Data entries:

• • •

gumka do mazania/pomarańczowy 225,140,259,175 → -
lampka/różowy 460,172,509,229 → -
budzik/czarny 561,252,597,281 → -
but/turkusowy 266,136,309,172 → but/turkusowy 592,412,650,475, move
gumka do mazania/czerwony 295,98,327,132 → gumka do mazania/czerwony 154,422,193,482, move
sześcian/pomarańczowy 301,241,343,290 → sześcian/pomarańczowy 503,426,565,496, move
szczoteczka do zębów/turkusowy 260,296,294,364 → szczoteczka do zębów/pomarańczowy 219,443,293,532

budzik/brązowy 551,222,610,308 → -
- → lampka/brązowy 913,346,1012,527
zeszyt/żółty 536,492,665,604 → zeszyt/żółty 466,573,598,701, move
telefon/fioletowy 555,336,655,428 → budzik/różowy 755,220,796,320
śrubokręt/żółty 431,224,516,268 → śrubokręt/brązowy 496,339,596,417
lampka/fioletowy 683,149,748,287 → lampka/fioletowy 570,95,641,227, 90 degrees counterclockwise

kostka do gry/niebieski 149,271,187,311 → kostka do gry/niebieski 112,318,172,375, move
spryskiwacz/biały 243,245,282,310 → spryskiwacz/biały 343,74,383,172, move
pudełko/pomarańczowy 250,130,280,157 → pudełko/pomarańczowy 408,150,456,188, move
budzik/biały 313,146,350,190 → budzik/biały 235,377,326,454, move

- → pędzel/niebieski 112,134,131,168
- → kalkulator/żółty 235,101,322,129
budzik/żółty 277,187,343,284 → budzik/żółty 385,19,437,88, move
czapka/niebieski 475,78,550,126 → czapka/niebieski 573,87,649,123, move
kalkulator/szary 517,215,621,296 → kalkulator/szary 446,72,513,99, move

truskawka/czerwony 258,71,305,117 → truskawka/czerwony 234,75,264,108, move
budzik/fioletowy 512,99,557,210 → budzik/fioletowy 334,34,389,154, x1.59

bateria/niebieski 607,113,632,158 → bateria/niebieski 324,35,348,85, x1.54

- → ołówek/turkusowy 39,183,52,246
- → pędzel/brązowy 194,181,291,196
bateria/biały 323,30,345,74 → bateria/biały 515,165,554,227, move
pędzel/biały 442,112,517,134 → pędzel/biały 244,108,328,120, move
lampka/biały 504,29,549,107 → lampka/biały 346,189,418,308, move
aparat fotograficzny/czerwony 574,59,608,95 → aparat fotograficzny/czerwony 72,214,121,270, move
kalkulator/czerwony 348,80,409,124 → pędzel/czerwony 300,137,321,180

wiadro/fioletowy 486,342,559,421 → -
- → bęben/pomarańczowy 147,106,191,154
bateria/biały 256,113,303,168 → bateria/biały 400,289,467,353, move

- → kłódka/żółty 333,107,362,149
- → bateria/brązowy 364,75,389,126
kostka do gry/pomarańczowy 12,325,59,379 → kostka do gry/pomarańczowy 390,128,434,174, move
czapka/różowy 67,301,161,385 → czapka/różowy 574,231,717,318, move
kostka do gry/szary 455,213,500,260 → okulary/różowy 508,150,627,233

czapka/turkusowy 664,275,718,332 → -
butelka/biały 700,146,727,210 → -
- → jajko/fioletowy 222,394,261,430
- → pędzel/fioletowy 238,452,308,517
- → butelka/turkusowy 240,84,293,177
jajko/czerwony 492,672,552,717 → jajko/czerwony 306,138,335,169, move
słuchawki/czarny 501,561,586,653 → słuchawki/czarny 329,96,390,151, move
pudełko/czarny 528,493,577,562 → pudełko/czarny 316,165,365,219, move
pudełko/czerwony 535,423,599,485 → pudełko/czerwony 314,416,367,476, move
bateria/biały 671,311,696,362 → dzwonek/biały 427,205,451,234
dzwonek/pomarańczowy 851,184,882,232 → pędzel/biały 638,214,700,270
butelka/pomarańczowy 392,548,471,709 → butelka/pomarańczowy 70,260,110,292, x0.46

• • •

Set down every record above, word for word.

gumka do mazania/pomarańczowy 225,140,259,175 → -
lampka/różowy 460,172,509,229 → -
budzik/czarny 561,252,597,281 → -
but/turkusowy 266,136,309,172 → but/turkusowy 592,412,650,475, move
gumka do mazania/czerwony 295,98,327,132 → gumka do mazania/czerwony 154,422,193,482, move
sześcian/pomarańczowy 301,241,343,290 → sześcian/pomarańczowy 503,426,565,496, move
szczoteczka do zębów/turkusowy 260,296,294,364 → szczoteczka do zębów/pomarańczowy 219,443,293,532

budzik/brązowy 551,222,610,308 → -
- → lampka/brązowy 913,346,1012,527
zeszyt/żółty 536,492,665,604 → zeszyt/żółty 466,573,598,701, move
telefon/fioletowy 555,336,655,428 → budzik/różowy 755,220,796,320
śrubokręt/żółty 431,224,516,268 → śrubokręt/brązowy 496,339,596,417
lampka/fioletowy 683,149,748,287 → lampka/fioletowy 570,95,641,227, 90 degrees counterclockwise

kostka do gry/niebieski 149,271,187,311 → kostka do gry/niebieski 112,318,172,375, move
spryskiwacz/biały 243,245,282,310 → spryskiwacz/biały 343,74,383,172, move
pudełko/pomarańczowy 250,130,280,157 → pudełko/pomarańczowy 408,150,456,188, move
budzik/biały 313,146,350,190 → budzik/biały 235,377,326,454, move

- → pędzel/niebieski 112,134,131,168
- → kalkulator/żółty 235,101,322,129
budzik/żółty 277,187,343,284 → budzik/żółty 385,19,437,88, move
czapka/niebieski 475,78,550,126 → czapka/niebieski 573,87,649,123, move
kalkulator/szary 517,215,621,296 → kalkulator/szary 446,72,513,99, move

truskawka/czerwony 258,71,305,117 → truskawka/czerwony 234,75,264,108, move
budzik/fioletowy 512,99,557,210 → budzik/fioletowy 334,34,389,154, x1.59

bateria/niebieski 607,113,632,158 → bateria/niebieski 324,35,348,85, x1.54

- → ołówek/turkusowy 39,183,52,246
- → pędzel/brązowy 194,181,291,196
bateria/biały 323,30,345,74 → bateria/biały 515,165,554,227, move
pędzel/biały 442,112,517,134 → pędzel/biały 244,108,328,120, move
lampka/biały 504,29,549,107 → lampka/biały 346,189,418,308, move
aparat fotograficzny/czerwony 574,59,608,95 → aparat fotograficzny/czerwony 72,214,121,270, move
kalkulator/czerwony 348,80,409,124 → pędzel/czerwony 300,137,321,180

wiadro/fioletowy 486,342,559,421 → -
- → bęben/pomarańczowy 147,106,191,154
bateria/biały 256,113,303,168 → bateria/biały 400,289,467,353, move

- → kłódka/żółty 333,107,362,149
- → bateria/brązowy 364,75,389,126
kostka do gry/pomarańczowy 12,325,59,379 → kostka do gry/pomarańczowy 390,128,434,174, move
czapka/różowy 67,301,161,385 → czapka/różowy 574,231,717,318, move
kostka do gry/szary 455,213,500,260 → okulary/różowy 508,150,627,233

czapka/turkusowy 664,275,718,332 → -
butelka/biały 700,146,727,210 → -
- → jajko/fioletowy 222,394,261,430
- → pędzel/fioletowy 238,452,308,517
- → butelka/turkusowy 240,84,293,177
jajko/czerwony 492,672,552,717 → jajko/czerwony 306,138,335,169, move
słuchawki/czarny 501,561,586,653 → słuchawki/czarny 329,96,390,151, move
pudełko/czarny 528,493,577,562 → pudełko/czarny 316,165,365,219, move
pudełko/czerwony 535,423,599,485 → pudełko/czerwony 314,416,367,476, move
bateria/biały 671,311,696,362 → dzwonek/biały 427,205,451,234
dzwonek/pomarańczowy 851,184,882,232 → pędzel/biały 638,214,700,270
butelka/pomarańczowy 392,548,471,709 → butelka/pomarańczowy 70,260,110,292, x0.46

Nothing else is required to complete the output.